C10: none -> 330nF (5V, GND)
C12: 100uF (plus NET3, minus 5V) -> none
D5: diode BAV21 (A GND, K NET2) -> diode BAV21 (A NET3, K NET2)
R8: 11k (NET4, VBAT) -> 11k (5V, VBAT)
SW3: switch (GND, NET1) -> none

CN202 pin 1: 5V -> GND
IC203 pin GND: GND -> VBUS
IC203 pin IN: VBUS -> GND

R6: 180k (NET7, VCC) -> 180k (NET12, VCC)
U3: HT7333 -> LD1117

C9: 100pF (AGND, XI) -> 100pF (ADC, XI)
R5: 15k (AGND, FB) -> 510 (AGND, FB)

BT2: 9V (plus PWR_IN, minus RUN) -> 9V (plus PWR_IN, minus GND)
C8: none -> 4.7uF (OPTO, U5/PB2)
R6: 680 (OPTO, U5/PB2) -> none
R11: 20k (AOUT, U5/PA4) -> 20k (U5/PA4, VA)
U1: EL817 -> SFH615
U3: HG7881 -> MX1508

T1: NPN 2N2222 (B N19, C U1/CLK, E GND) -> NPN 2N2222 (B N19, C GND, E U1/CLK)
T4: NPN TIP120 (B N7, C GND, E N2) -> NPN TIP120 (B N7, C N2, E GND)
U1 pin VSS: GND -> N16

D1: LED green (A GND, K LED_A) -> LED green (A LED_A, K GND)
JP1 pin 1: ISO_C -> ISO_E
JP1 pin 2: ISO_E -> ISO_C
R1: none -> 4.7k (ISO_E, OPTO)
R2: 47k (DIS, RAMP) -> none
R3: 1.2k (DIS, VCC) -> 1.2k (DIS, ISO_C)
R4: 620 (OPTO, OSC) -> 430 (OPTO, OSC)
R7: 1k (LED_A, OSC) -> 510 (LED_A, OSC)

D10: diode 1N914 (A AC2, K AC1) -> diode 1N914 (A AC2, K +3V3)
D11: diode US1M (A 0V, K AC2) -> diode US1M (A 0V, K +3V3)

> _THE PROBLEM_
Wherever the string "none" turns up in the material, copy the whole line.

> _COMPLETED TASK_
C10: none -> 330nF (5V, GND)
C12: 100uF (plus NET3, minus 5V) -> none
SW3: switch (GND, NET1) -> none
C8: none -> 4.7uF (OPTO, U5/PB2)
R6: 680 (OPTO, U5/PB2) -> none
R1: none -> 4.7k (ISO_E, OPTO)
R2: 47k (DIS, RAMP) -> none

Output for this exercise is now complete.